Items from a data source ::
^^^^^^^^
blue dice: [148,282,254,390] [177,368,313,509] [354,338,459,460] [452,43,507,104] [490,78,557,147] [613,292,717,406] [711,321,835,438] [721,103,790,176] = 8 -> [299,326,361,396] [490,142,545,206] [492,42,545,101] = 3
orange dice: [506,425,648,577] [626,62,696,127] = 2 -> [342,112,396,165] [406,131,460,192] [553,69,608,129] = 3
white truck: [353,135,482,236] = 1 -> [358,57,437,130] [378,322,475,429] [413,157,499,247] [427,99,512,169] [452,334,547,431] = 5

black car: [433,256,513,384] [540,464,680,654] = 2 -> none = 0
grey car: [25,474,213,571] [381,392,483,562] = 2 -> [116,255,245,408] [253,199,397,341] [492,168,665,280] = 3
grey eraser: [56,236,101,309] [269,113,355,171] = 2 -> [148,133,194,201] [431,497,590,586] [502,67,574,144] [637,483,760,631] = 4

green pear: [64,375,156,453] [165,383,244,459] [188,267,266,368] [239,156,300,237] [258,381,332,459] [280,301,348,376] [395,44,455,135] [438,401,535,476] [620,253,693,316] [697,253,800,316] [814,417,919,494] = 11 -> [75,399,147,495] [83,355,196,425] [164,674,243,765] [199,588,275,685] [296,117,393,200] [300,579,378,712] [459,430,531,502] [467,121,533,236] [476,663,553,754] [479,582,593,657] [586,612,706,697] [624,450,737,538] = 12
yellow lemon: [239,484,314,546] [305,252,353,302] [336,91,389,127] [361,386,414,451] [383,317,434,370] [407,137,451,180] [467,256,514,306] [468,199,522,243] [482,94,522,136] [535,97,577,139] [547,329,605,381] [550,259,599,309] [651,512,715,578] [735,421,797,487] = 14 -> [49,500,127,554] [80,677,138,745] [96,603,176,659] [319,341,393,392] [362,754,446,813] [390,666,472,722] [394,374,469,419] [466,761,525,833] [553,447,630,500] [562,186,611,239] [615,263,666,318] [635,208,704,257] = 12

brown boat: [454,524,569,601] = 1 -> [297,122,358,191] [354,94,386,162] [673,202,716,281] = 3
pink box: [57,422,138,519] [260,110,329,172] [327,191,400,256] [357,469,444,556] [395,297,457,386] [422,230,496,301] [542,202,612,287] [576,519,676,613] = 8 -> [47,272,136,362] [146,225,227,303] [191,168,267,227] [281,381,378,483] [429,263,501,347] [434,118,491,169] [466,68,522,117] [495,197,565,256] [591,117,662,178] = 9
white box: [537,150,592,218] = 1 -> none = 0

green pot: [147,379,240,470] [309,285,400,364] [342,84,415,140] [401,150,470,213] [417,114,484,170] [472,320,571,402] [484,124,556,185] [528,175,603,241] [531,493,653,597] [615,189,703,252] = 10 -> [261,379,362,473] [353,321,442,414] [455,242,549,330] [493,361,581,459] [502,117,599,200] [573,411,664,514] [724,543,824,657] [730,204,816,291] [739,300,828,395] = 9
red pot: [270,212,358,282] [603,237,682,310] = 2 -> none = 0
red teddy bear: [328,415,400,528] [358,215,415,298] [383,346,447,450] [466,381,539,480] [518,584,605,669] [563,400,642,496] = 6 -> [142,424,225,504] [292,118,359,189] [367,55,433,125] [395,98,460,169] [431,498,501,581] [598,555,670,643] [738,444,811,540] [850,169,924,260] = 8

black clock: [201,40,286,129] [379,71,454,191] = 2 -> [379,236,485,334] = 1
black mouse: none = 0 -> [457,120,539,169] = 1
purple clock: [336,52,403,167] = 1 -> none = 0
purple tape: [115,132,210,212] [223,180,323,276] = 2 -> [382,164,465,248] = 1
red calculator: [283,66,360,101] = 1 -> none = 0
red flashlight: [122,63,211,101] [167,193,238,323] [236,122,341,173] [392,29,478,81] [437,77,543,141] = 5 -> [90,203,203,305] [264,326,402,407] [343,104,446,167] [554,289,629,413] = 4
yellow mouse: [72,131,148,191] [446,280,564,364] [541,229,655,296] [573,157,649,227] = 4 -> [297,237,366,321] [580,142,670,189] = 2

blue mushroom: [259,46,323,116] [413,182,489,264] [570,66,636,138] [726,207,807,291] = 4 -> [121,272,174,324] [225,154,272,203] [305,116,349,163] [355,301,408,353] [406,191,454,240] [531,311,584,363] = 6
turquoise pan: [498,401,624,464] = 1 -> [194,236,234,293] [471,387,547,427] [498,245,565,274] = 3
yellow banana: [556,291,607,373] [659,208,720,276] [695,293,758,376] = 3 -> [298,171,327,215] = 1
^^^^^^^^
Prompt ::
Reproduce every single entry above exactly.

Output ::
blue dice: [148,282,254,390] [177,368,313,509] [354,338,459,460] [452,43,507,104] [490,78,557,147] [613,292,717,406] [711,321,835,438] [721,103,790,176] = 8 -> [299,326,361,396] [490,142,545,206] [492,42,545,101] = 3
orange dice: [506,425,648,577] [626,62,696,127] = 2 -> [342,112,396,165] [406,131,460,192] [553,69,608,129] = 3
white truck: [353,135,482,236] = 1 -> [358,57,437,130] [378,322,475,429] [413,157,499,247] [427,99,512,169] [452,334,547,431] = 5

black car: [433,256,513,384] [540,464,680,654] = 2 -> none = 0
grey car: [25,474,213,571] [381,392,483,562] = 2 -> [116,255,245,408] [253,199,397,341] [492,168,665,280] = 3
grey eraser: [56,236,101,309] [269,113,355,171] = 2 -> [148,133,194,201] [431,497,590,586] [502,67,574,144] [637,483,760,631] = 4

green pear: [64,375,156,453] [165,383,244,459] [188,267,266,368] [239,156,300,237] [258,381,332,459] [280,301,348,376] [395,44,455,135] [438,401,535,476] [620,253,693,316] [697,253,800,316] [814,417,919,494] = 11 -> [75,399,147,495] [83,355,196,425] [164,674,243,765] [199,588,275,685] [296,117,393,200] [300,579,378,712] [459,430,531,502] [467,121,533,236] [476,663,553,754] [479,582,593,657] [586,612,706,697] [624,450,737,538] = 12
yellow lemon: [239,484,314,546] [305,252,353,302] [336,91,389,127] [361,386,414,451] [383,317,434,370] [407,137,451,180] [467,256,514,306] [468,199,522,243] [482,94,522,136] [535,97,577,139] [547,329,605,381] [550,259,599,309] [651,512,715,578] [735,421,797,487] = 14 -> [49,500,127,554] [80,677,138,745] [96,603,176,659] [319,341,393,392] [362,754,446,813] [390,666,472,722] [394,374,469,419] [466,761,525,833] [553,447,630,500] [562,186,611,239] [615,263,666,318] [635,208,704,257] = 12

brown boat: [454,524,569,601] = 1 -> [297,122,358,191] [354,94,386,162] [673,202,716,281] = 3
pink box: [57,422,138,519] [260,110,329,172] [327,191,400,256] [357,469,444,556] [395,297,457,386] [422,230,496,301] [542,202,612,287] [576,519,676,613] = 8 -> [47,272,136,362] [146,225,227,303] [191,168,267,227] [281,381,378,483] [429,263,501,347] [434,118,491,169] [466,68,522,117] [495,197,565,256] [591,117,662,178] = 9
white box: [537,150,592,218] = 1 -> none = 0

green pot: [147,379,240,470] [309,285,400,364] [342,84,415,140] [401,150,470,213] [417,114,484,170] [472,320,571,402] [484,124,556,185] [528,175,603,241] [531,493,653,597] [615,189,703,252] = 10 -> [261,379,362,473] [353,321,442,414] [455,242,549,330] [493,361,581,459] [502,117,599,200] [573,411,664,514] [724,543,824,657] [730,204,816,291] [739,300,828,395] = 9
red pot: [270,212,358,282] [603,237,682,310] = 2 -> none = 0
red teddy bear: [328,415,400,528] [358,215,415,298] [383,346,447,450] [466,381,539,480] [518,584,605,669] [563,400,642,496] = 6 -> [142,424,225,504] [292,118,359,189] [367,55,433,125] [395,98,460,169] [431,498,501,581] [598,555,670,643] [738,444,811,540] [850,169,924,260] = 8

black clock: [201,40,286,129] [379,71,454,191] = 2 -> [379,236,485,334] = 1
black mouse: none = 0 -> [457,120,539,169] = 1
purple clock: [336,52,403,167] = 1 -> none = 0
purple tape: [115,132,210,212] [223,180,323,276] = 2 -> [382,164,465,248] = 1
red calculator: [283,66,360,101] = 1 -> none = 0
red flashlight: [122,63,211,101] [167,193,238,323] [236,122,341,173] [392,29,478,81] [437,77,543,141] = 5 -> [90,203,203,305] [264,326,402,407] [343,104,446,167] [554,289,629,413] = 4
yellow mouse: [72,131,148,191] [446,280,564,364] [541,229,655,296] [573,157,649,227] = 4 -> [297,237,366,321] [580,142,670,189] = 2

blue mushroom: [259,46,323,116] [413,182,489,264] [570,66,636,138] [726,207,807,291] = 4 -> [121,272,174,324] [225,154,272,203] [305,116,349,163] [355,301,408,353] [406,191,454,240] [531,311,584,363] = 6
turquoise pan: [498,401,624,464] = 1 -> [194,236,234,293] [471,387,547,427] [498,245,565,274] = 3
yellow banana: [556,291,607,373] [659,208,720,276] [695,293,758,376] = 3 -> [298,171,327,215] = 1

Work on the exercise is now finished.